== INFORMATION SHOWN

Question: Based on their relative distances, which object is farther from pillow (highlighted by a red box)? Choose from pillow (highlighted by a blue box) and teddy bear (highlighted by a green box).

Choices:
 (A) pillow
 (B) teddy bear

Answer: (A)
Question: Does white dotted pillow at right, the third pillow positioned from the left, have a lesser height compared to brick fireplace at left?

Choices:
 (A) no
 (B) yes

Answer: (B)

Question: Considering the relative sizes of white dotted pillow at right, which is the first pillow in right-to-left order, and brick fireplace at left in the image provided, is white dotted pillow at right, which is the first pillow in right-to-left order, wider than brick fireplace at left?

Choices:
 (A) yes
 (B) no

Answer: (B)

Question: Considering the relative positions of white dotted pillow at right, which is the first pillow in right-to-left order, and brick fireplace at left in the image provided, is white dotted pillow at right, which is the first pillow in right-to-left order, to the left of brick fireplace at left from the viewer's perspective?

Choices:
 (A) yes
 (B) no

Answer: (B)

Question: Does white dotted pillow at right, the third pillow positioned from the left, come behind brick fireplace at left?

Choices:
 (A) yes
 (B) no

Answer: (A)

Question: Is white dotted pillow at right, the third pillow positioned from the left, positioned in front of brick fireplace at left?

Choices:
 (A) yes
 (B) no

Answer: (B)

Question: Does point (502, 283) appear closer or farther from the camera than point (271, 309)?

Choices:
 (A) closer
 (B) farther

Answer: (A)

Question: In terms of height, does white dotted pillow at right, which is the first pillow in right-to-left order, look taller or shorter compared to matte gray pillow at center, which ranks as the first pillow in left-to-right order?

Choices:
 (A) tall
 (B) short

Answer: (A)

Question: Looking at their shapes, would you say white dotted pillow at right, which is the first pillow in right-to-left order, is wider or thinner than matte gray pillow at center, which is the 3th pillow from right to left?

====

#### EXERCISE BRIEF
Can you filter the lines above down to only those containing the string "Considering" and copy each one out? Treat uppercase and lowercase as different.

#### EXERCISE SOLUTION
Question: Considering the relative sizes of white dotted pillow at right, which is the first pillow in right-to-left order, and brick fireplace at left in the image provided, is white dotted pillow at right, which is the first pillow in right-to-left order, wider than brick fireplace at left?
Question: Considering the relative positions of white dotted pillow at right, which is the first pillow in right-to-left order, and brick fireplace at left in the image provided, is white dotted pillow at right, which is the first pillow in right-to-left order, to the left of brick fireplace at left from the viewer's perspective?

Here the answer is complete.